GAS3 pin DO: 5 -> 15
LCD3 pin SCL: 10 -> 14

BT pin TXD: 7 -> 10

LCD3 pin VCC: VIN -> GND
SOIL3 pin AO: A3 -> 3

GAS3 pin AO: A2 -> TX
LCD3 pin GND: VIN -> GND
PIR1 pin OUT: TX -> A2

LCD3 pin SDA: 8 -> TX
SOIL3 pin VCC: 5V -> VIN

◇ ◇ ◇ ◇ ◇

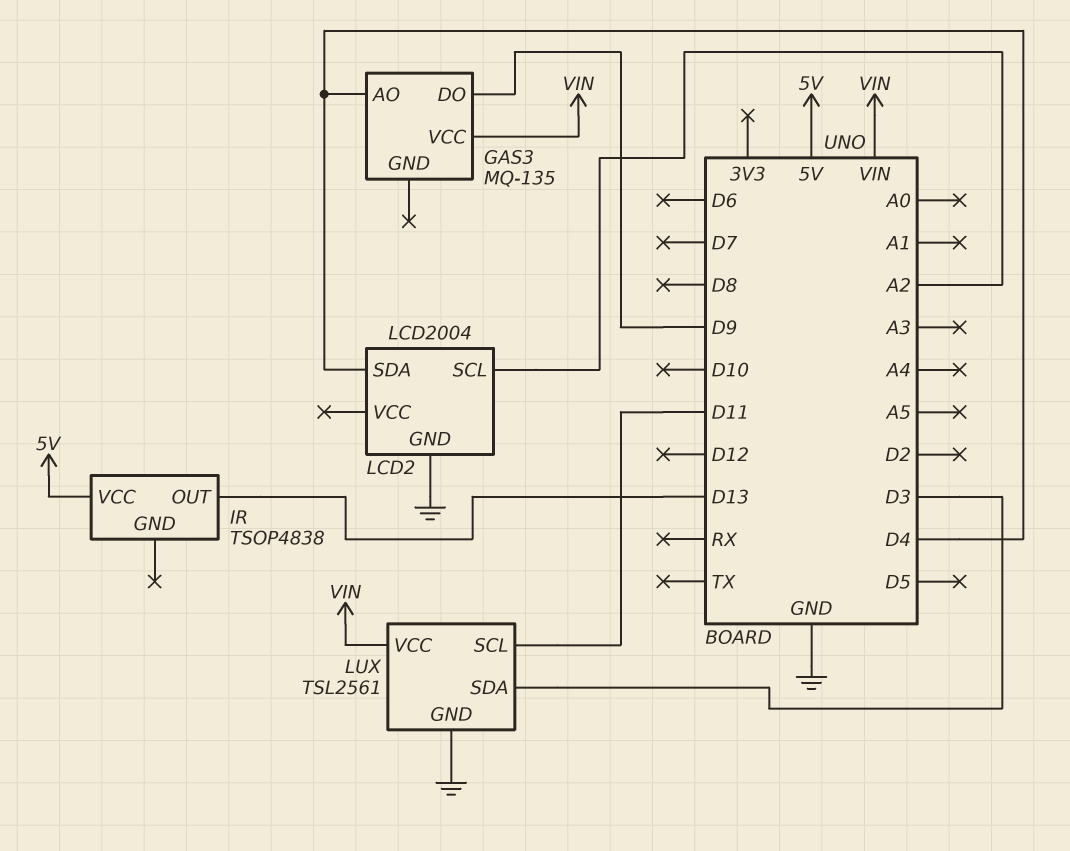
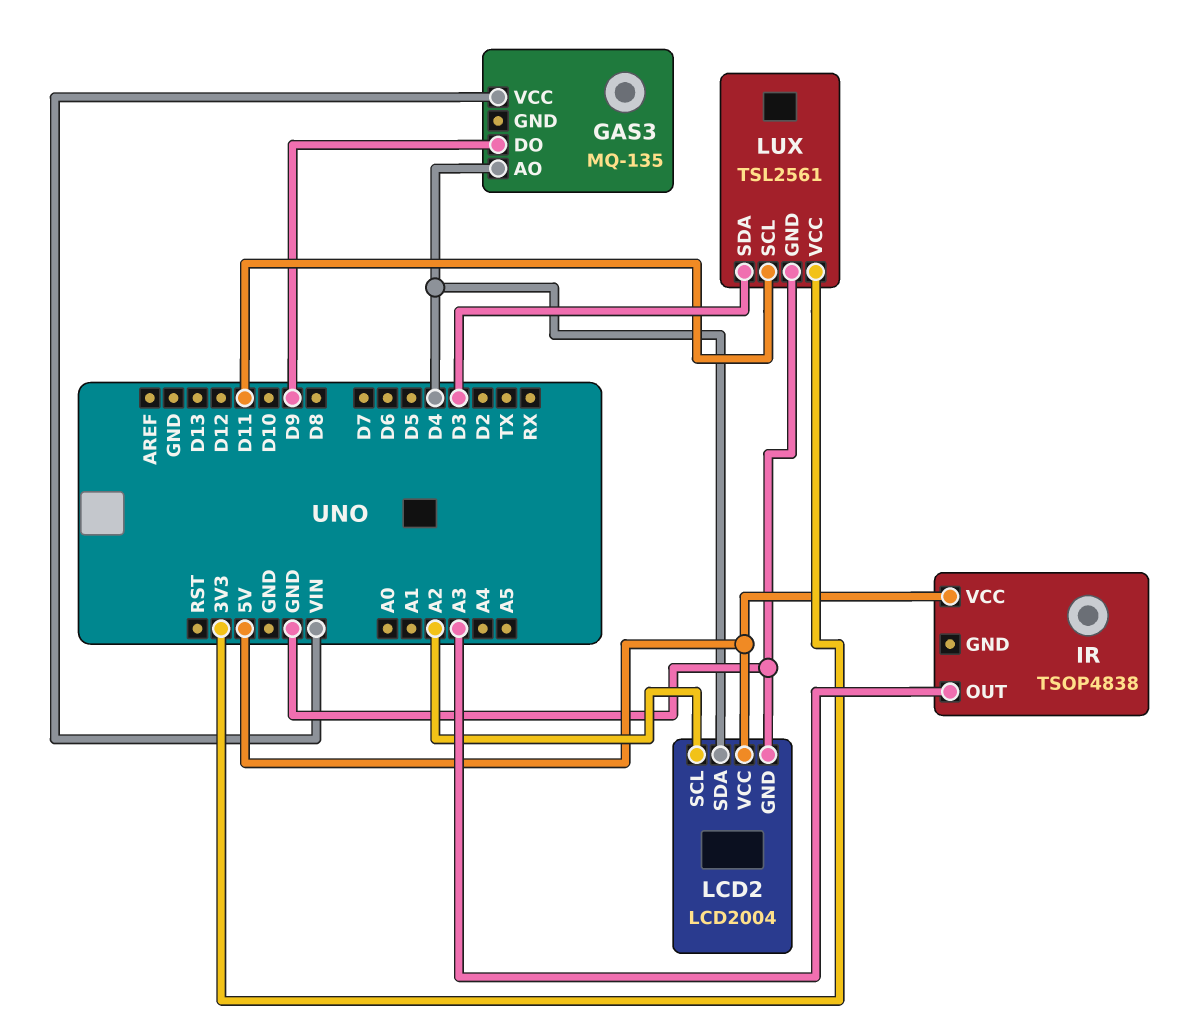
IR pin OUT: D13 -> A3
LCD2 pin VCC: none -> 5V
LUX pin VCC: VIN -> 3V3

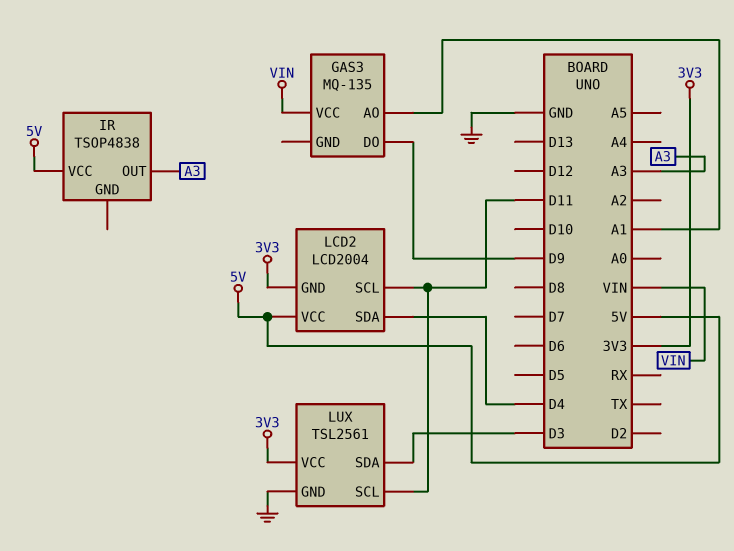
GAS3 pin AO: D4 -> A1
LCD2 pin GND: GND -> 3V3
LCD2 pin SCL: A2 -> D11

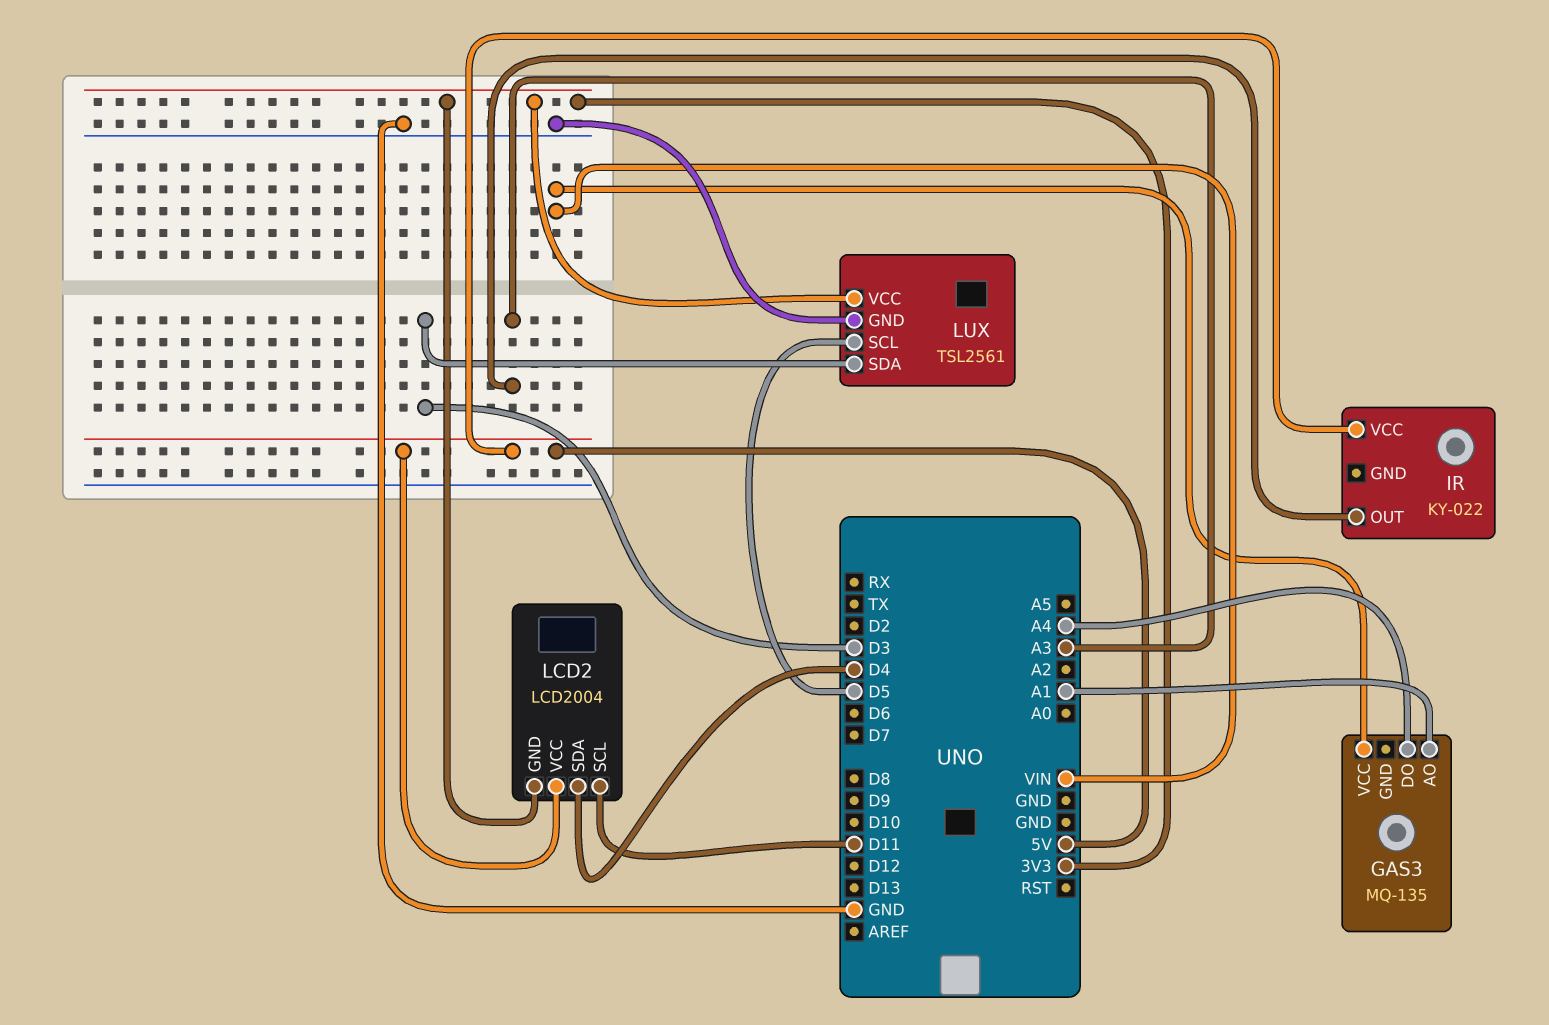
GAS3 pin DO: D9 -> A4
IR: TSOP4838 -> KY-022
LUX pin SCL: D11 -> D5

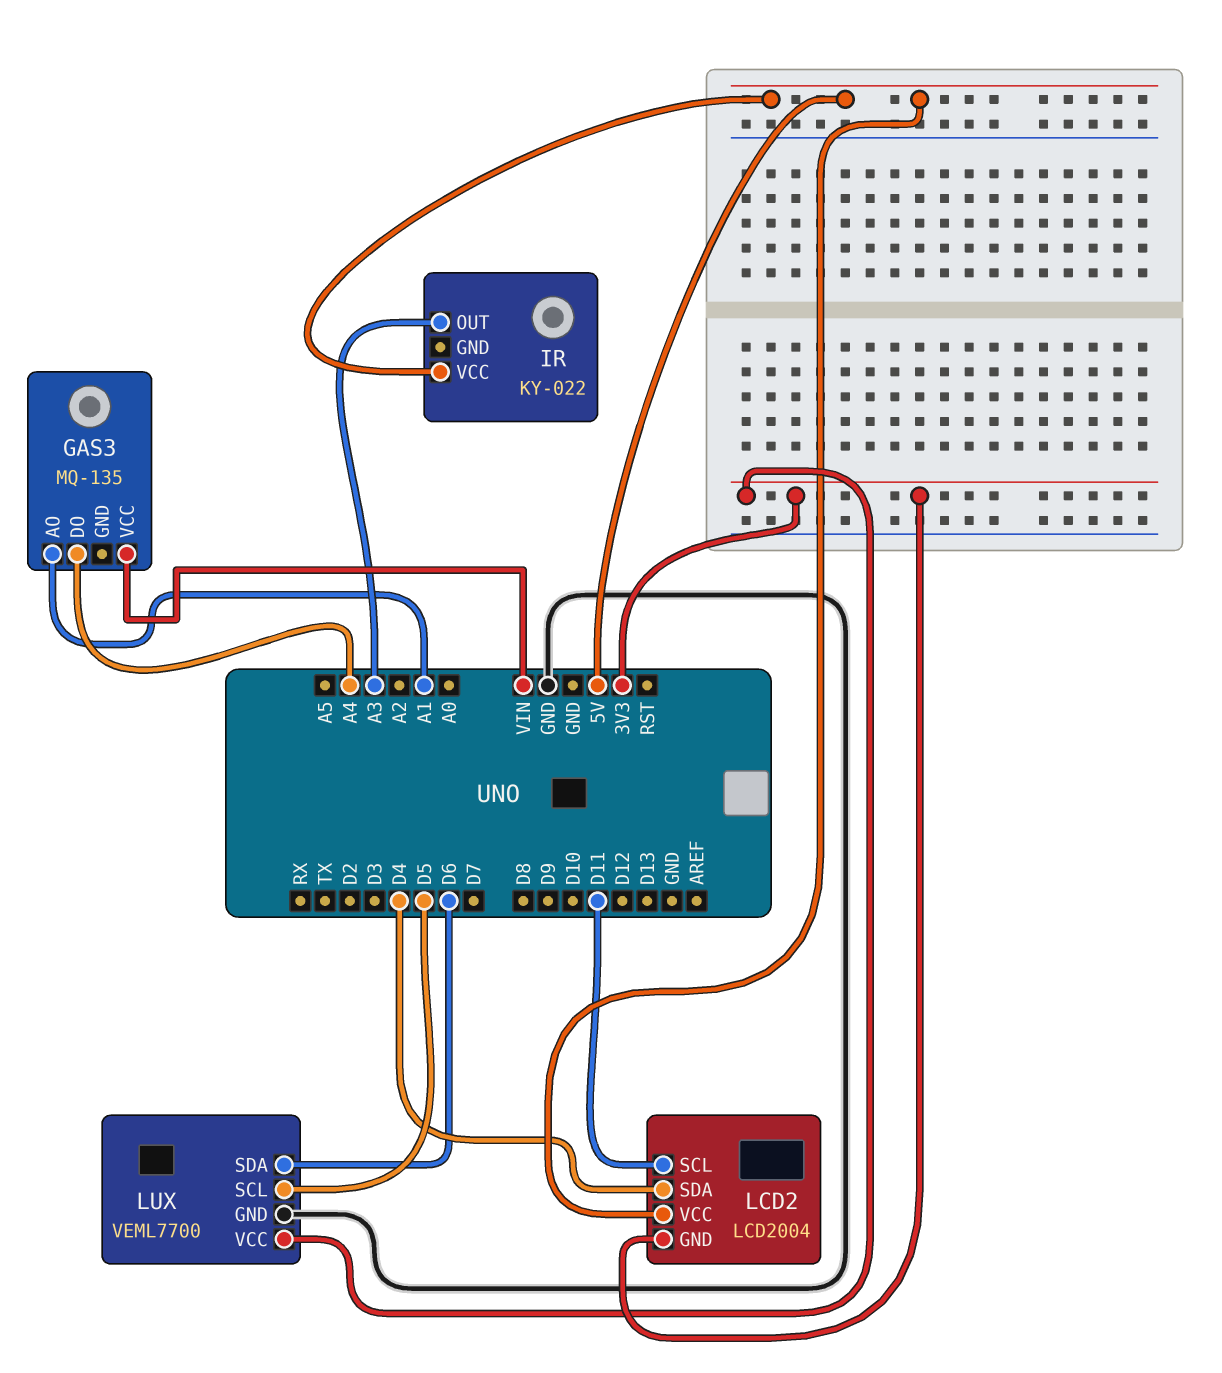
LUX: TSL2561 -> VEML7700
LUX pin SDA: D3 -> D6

◇ ◇ ◇ ◇ ◇

**Task description**
The answer must be the part of the records that opens with the line containing "LUX pin VCC: VIN -> 3V3" and closes with the line containing "LUX pin SDA: D3 -> D6", reproduced exactly, with no pictures.

**Task answer**
LUX pin VCC: VIN -> 3V3

GAS3 pin AO: D4 -> A1
LCD2 pin GND: GND -> 3V3
LCD2 pin SCL: A2 -> D11

GAS3 pin DO: D9 -> A4
IR: TSOP4838 -> KY-022
LUX pin SCL: D11 -> D5

LUX: TSL2561 -> VEML7700
LUX pin SDA: D3 -> D6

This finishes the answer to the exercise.